## What you will do
Output the records below verbatim, minus the pictures.

(Dataset items)
=== Begin Enclosure ===

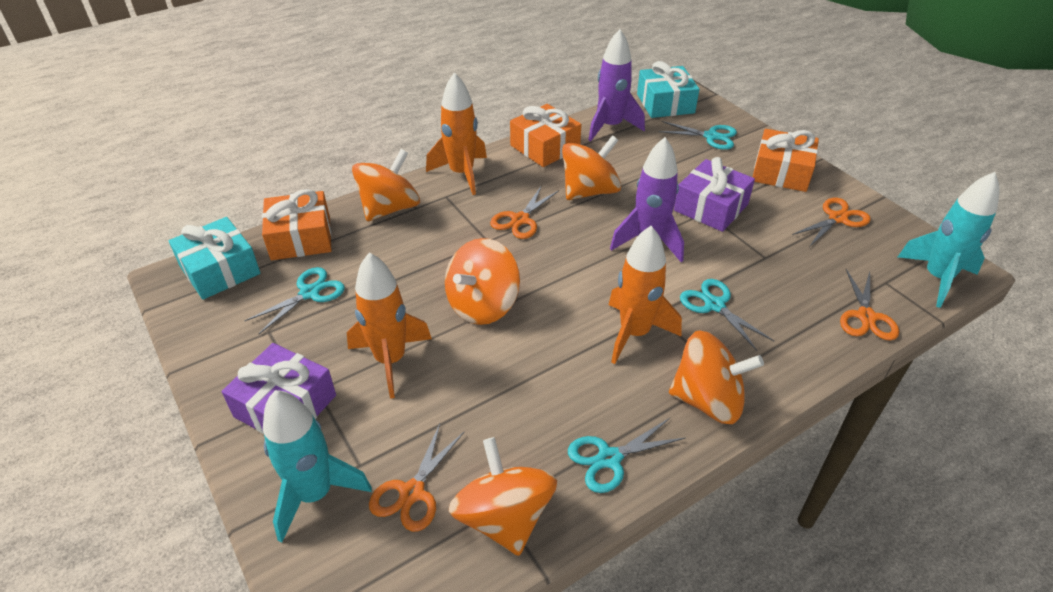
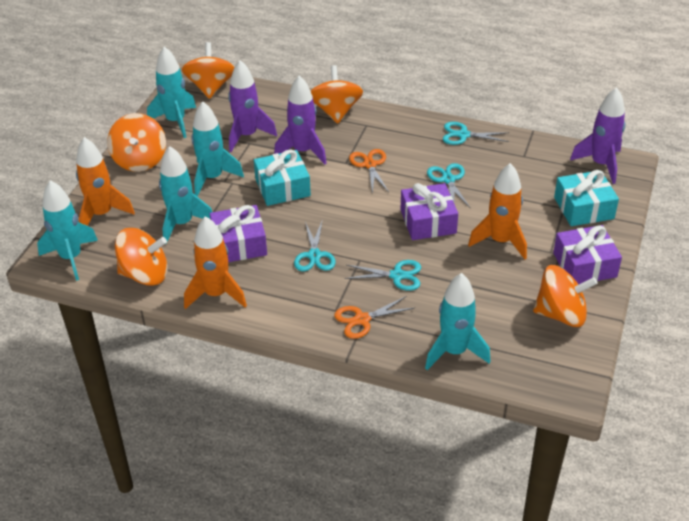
orange gift: 3 -> 0
orange scissors: 4 -> 2
purple gift: 2 -> 3
purple rocket: 2 -> 3
turquoise rocket: 2 -> 5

=== End Enclosure ===

## Response to the task
orange gift: 3 -> 0
orange scissors: 4 -> 2
purple gift: 2 -> 3
purple rocket: 2 -> 3
turquoise rocket: 2 -> 5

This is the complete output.